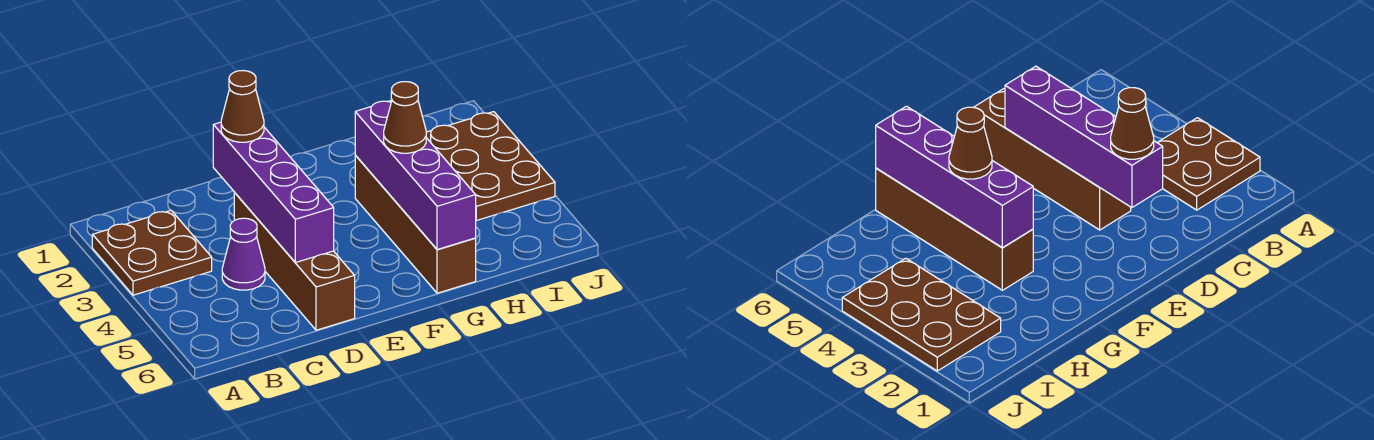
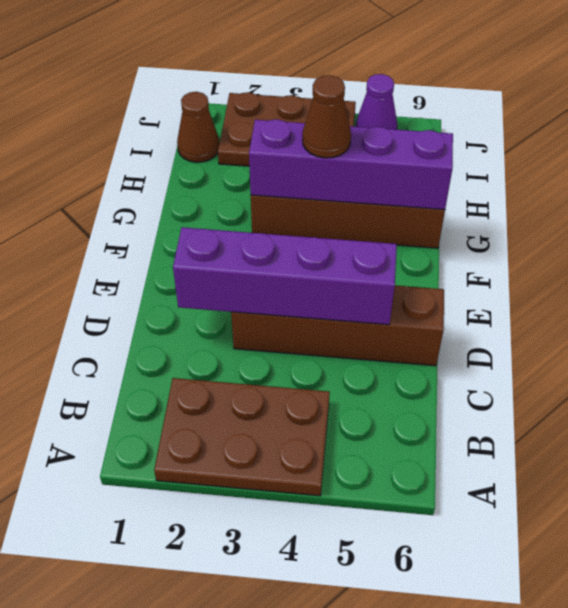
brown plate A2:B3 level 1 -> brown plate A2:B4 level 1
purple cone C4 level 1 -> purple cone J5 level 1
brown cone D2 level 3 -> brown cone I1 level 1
============
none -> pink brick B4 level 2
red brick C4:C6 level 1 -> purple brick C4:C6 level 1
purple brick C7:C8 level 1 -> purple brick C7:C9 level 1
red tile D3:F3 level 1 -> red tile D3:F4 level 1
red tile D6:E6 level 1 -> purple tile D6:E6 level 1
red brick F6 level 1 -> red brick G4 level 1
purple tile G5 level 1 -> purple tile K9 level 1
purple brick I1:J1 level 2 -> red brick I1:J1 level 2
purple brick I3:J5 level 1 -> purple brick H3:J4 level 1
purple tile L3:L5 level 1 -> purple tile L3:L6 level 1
============
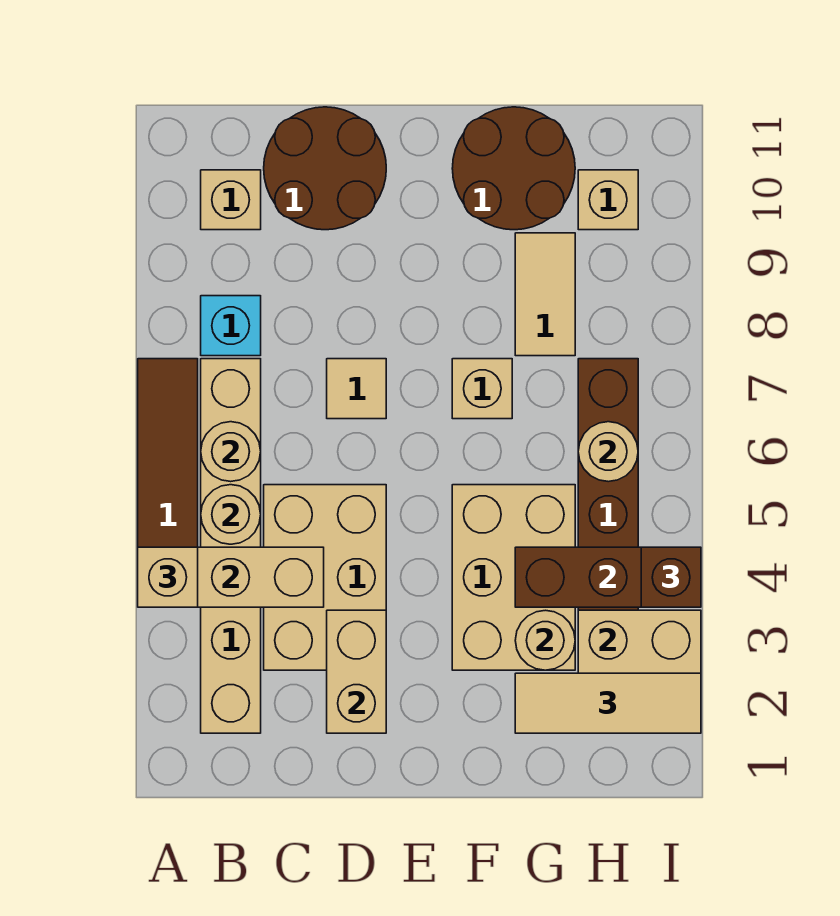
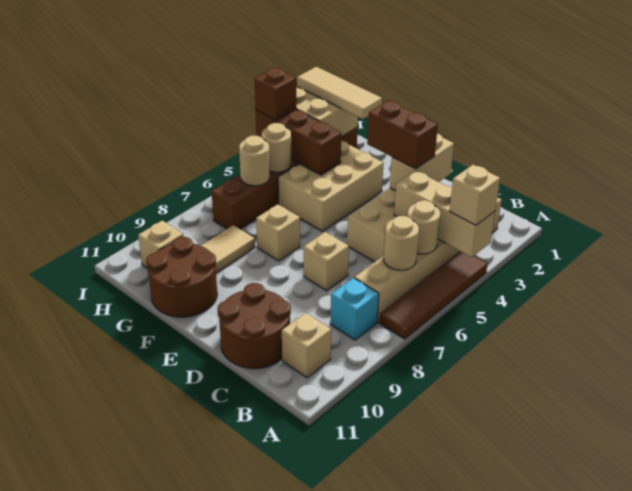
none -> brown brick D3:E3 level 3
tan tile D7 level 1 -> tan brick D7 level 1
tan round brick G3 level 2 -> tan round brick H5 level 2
============
> To do: Count the lines of the data that hold the string "cone". The answer should be that number alone.

> Finished exercise: 2